- Recorded information
-.-.-

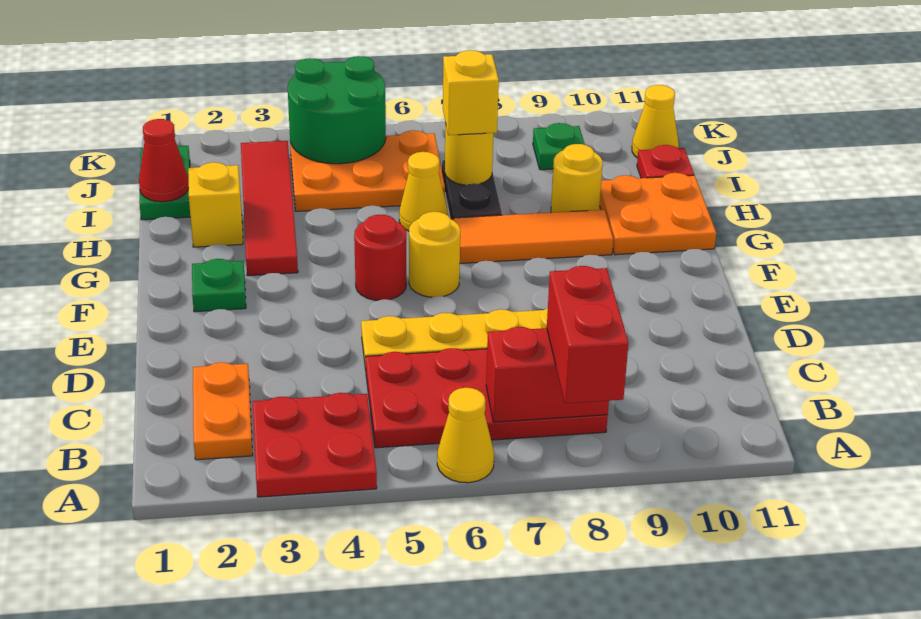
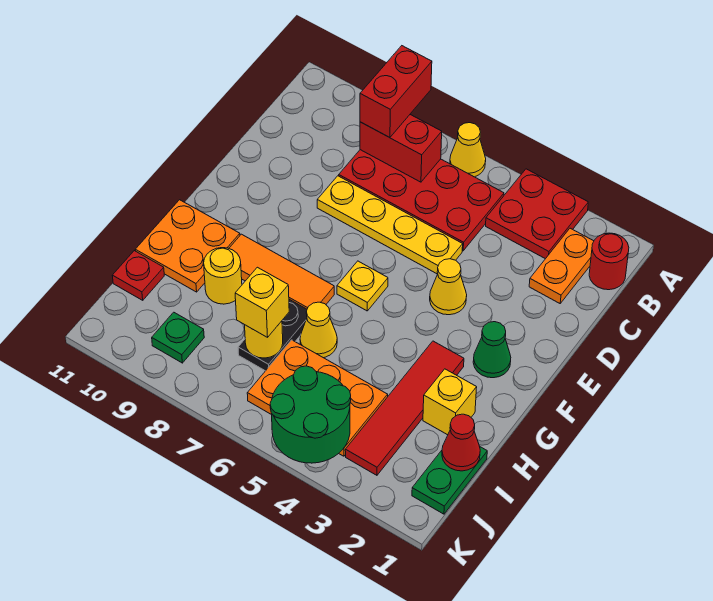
green plate F2 level 1 -> green cone F2 level 1
red round brick F5 level 1 -> red round brick B1 level 1
yellow round brick F6 level 1 -> yellow plate F6 level 1
yellow cone J11 level 1 -> yellow cone E4 level 1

-.-.-

- Action item
From the listing above, copy every line that includes the word "cone".

- Response area
green plate F2 level 1 -> green cone F2 level 1
yellow cone J11 level 1 -> yellow cone E4 level 1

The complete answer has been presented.